▸ **DIRECTION**:
Starting at the line with "black circle: moved 4 px left, 12 px down" and going through the last line, rename "rectangle" to "square" and write those lines out again, changing nothing else. Leave out the pictures.

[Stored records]
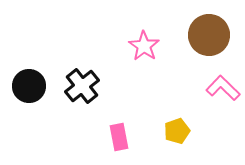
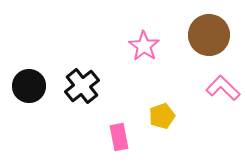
yellow pentagon: moved 15 px left, 15 px up
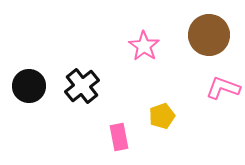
pink L-shape: rotated 24 degrees counterclockwise
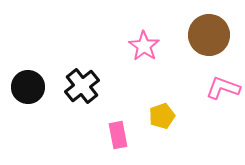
black circle: moved 1 px left, 1 px down
pink rectangle: moved 1 px left, 2 px up
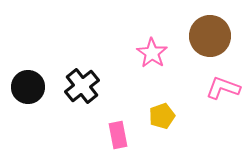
brown circle: moved 1 px right, 1 px down
pink star: moved 8 px right, 7 px down
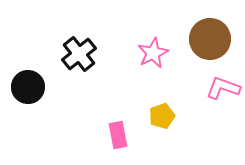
brown circle: moved 3 px down
pink star: moved 1 px right; rotated 12 degrees clockwise
black cross: moved 3 px left, 32 px up
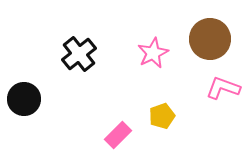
black circle: moved 4 px left, 12 px down
pink rectangle: rotated 56 degrees clockwise
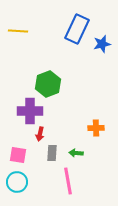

▸ **FULL ANSWER**:
black circle: moved 4 px left, 12 px down
pink square: rotated 56 degrees clockwise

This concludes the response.